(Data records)
--*--

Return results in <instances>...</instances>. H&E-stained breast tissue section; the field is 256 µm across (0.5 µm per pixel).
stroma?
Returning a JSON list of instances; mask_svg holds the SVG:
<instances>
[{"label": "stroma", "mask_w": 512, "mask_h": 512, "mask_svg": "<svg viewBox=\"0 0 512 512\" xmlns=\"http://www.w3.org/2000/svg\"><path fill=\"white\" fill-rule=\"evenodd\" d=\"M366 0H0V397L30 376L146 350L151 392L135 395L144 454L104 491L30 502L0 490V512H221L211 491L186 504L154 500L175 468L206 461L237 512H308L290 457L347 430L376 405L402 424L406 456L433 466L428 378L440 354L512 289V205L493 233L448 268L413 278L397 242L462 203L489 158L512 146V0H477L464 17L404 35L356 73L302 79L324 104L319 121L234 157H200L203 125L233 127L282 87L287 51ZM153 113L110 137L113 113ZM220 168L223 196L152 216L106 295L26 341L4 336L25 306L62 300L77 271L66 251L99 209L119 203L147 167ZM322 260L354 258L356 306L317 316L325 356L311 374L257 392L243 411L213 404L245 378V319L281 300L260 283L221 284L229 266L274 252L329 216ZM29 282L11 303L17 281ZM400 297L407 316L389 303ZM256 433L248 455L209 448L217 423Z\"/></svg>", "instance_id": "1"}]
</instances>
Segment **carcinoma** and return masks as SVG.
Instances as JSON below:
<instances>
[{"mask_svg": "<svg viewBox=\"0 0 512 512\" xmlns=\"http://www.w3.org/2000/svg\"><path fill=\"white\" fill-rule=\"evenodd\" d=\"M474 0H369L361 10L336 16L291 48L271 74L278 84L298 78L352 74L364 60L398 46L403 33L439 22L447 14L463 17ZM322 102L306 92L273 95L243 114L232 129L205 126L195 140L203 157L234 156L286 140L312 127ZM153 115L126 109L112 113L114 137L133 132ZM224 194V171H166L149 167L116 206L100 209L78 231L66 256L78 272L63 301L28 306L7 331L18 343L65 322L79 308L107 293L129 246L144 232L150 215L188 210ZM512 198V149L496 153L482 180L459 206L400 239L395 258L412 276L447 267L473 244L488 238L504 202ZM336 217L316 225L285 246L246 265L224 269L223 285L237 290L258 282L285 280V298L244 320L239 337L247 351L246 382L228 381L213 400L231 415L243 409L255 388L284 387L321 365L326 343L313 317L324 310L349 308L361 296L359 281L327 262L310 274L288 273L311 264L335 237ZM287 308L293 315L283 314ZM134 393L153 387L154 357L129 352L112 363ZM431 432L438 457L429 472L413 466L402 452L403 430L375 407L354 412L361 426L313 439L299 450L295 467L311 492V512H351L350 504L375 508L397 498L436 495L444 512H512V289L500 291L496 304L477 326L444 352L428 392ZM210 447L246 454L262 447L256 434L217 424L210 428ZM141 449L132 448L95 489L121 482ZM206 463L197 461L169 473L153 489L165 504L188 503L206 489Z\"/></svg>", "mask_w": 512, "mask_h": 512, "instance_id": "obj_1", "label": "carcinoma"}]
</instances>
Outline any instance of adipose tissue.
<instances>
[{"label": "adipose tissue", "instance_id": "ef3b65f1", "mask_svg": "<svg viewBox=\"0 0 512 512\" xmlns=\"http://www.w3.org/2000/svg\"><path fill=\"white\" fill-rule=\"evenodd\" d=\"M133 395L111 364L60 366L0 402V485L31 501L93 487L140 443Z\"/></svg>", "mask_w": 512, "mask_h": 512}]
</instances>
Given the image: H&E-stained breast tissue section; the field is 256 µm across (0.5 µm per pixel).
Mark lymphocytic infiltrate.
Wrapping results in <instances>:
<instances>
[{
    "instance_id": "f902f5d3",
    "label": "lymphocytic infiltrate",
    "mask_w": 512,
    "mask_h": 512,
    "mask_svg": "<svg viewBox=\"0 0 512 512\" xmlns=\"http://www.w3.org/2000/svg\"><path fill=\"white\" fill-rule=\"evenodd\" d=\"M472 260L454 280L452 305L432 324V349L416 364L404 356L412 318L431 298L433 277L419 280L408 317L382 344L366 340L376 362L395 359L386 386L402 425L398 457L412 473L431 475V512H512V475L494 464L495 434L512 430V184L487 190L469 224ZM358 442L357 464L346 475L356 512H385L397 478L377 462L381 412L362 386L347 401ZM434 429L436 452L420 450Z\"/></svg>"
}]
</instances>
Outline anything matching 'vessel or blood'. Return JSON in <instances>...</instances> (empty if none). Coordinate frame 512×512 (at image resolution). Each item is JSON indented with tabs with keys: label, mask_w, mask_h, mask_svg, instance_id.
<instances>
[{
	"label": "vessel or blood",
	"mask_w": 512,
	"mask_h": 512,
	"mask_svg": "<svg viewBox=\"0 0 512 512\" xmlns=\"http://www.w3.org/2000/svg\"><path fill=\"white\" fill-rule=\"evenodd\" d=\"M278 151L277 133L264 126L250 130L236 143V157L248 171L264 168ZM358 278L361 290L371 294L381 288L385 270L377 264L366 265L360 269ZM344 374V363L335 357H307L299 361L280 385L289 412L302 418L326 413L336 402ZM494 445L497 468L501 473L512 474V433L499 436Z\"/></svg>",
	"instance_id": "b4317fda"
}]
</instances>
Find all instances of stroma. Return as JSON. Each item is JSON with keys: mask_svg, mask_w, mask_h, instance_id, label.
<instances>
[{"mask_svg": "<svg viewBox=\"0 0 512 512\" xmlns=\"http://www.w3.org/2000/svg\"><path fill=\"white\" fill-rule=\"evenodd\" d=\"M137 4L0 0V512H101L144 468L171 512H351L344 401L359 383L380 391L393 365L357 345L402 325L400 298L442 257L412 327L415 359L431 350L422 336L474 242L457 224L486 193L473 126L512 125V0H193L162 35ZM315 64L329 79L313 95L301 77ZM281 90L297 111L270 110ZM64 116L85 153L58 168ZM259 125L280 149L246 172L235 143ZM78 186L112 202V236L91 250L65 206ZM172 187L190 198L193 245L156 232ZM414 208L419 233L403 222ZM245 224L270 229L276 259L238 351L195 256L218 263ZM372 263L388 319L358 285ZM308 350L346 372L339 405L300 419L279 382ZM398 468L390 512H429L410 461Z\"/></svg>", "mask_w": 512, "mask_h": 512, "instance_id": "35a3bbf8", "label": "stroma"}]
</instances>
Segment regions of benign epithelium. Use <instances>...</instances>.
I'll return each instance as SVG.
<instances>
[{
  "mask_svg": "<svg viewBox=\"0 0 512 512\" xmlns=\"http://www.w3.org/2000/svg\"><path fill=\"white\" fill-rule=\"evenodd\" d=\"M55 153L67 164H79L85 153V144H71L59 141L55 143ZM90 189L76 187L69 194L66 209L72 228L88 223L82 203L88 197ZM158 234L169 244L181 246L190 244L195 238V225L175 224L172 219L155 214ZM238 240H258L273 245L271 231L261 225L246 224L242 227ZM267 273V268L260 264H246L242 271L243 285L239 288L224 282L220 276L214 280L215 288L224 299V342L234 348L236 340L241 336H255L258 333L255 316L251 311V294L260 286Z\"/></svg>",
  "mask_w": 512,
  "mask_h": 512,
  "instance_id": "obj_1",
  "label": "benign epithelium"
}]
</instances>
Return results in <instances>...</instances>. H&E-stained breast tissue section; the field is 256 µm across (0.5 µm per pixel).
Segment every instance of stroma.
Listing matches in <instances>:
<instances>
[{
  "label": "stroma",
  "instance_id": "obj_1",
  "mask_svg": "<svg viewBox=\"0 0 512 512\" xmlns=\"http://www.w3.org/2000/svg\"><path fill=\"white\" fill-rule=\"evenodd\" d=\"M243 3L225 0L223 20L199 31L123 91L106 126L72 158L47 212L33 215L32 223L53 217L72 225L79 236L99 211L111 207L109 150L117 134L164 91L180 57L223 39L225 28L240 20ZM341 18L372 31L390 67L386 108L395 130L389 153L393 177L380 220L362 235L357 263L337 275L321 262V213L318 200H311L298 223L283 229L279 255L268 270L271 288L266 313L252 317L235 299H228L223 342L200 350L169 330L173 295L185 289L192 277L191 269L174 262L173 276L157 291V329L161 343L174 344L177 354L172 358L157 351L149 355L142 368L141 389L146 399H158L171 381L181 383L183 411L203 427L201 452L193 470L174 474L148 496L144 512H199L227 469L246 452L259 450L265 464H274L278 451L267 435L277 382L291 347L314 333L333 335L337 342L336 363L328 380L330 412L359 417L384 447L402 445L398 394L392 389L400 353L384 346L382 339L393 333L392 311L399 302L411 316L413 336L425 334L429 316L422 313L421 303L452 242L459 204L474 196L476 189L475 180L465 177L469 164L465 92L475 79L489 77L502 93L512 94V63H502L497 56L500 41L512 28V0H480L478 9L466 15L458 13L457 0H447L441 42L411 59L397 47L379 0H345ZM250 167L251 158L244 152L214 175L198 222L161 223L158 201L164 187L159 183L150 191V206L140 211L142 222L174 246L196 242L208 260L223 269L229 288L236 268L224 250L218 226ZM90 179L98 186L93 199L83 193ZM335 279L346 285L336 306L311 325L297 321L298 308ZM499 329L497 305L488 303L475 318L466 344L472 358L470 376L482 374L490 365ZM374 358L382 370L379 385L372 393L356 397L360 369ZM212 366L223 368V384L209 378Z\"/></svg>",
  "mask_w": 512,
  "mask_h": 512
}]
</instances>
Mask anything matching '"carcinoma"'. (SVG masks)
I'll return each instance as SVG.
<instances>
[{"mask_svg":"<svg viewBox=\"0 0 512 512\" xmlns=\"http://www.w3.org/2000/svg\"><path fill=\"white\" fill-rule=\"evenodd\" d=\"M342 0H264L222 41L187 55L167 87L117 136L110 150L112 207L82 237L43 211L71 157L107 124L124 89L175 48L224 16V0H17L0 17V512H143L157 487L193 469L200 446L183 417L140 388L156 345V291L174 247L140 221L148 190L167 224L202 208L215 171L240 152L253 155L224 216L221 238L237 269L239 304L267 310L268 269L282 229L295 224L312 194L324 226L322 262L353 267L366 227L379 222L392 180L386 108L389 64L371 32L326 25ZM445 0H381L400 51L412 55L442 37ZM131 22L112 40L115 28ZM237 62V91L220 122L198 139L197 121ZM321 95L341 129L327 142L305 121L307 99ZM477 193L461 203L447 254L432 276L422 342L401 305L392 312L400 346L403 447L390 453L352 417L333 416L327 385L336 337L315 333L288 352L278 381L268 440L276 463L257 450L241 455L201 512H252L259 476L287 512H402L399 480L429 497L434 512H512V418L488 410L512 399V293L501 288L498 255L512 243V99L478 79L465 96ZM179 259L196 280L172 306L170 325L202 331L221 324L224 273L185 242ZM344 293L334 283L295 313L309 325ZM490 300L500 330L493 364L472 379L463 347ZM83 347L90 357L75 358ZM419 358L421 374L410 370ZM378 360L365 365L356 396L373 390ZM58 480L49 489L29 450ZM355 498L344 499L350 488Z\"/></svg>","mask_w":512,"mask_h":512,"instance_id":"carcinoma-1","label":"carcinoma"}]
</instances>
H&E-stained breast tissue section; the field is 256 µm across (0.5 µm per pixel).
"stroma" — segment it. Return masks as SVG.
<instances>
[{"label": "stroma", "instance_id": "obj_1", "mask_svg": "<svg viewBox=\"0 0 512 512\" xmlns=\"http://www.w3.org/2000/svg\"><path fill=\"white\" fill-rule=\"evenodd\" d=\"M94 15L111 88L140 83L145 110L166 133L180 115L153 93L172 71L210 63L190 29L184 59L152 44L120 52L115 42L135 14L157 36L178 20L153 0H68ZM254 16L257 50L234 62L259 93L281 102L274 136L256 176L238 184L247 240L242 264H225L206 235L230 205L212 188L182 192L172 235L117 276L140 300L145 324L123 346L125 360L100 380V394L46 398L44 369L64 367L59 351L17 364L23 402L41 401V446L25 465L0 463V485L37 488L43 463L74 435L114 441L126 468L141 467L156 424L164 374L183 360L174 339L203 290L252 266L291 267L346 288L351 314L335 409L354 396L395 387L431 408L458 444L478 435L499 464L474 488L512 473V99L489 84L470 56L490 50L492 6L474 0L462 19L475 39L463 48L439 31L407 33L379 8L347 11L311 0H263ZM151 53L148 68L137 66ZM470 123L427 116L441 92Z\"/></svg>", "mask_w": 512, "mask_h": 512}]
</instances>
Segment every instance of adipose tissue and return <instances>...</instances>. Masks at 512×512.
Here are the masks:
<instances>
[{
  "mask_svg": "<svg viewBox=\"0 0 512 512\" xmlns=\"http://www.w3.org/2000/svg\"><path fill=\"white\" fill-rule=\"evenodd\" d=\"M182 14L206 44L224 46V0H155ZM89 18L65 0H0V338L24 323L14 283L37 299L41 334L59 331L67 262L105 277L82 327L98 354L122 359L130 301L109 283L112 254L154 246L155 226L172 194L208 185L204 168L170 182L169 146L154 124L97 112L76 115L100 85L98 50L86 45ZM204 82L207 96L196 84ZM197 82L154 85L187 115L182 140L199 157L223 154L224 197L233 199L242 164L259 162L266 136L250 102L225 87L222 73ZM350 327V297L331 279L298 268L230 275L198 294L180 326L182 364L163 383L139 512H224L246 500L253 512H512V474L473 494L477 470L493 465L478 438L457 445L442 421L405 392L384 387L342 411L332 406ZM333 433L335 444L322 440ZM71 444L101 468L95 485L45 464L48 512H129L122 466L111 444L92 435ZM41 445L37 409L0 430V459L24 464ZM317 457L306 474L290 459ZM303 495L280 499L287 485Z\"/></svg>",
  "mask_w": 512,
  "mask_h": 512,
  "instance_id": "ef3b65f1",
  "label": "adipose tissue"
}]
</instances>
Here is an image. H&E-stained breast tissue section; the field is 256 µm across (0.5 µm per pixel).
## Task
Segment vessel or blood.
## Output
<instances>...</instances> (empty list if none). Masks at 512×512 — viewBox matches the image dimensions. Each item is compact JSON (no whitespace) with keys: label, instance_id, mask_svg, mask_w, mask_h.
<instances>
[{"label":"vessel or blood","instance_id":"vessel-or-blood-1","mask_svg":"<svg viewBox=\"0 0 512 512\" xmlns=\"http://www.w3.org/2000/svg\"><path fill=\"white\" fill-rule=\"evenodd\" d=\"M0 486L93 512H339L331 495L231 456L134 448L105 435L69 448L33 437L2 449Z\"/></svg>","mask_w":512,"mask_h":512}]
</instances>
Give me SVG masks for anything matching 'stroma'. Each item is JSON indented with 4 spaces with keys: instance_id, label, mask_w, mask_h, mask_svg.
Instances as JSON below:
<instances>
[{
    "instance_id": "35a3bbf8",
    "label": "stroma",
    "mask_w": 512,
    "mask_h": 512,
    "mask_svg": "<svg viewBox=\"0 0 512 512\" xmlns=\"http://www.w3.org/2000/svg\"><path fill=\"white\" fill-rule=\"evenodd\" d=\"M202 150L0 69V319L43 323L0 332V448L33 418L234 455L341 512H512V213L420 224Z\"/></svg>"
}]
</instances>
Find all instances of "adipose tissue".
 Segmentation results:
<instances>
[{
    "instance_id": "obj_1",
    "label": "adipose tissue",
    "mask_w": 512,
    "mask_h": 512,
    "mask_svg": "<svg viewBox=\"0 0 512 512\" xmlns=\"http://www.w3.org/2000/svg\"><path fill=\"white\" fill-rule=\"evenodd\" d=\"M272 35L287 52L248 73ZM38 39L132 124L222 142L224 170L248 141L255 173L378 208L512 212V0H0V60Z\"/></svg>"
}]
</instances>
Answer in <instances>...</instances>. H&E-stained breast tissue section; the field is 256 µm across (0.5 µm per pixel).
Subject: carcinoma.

--*--

Prompt: Count the lines that hold the string "breast", and reply with that number alone.

Right answer: 6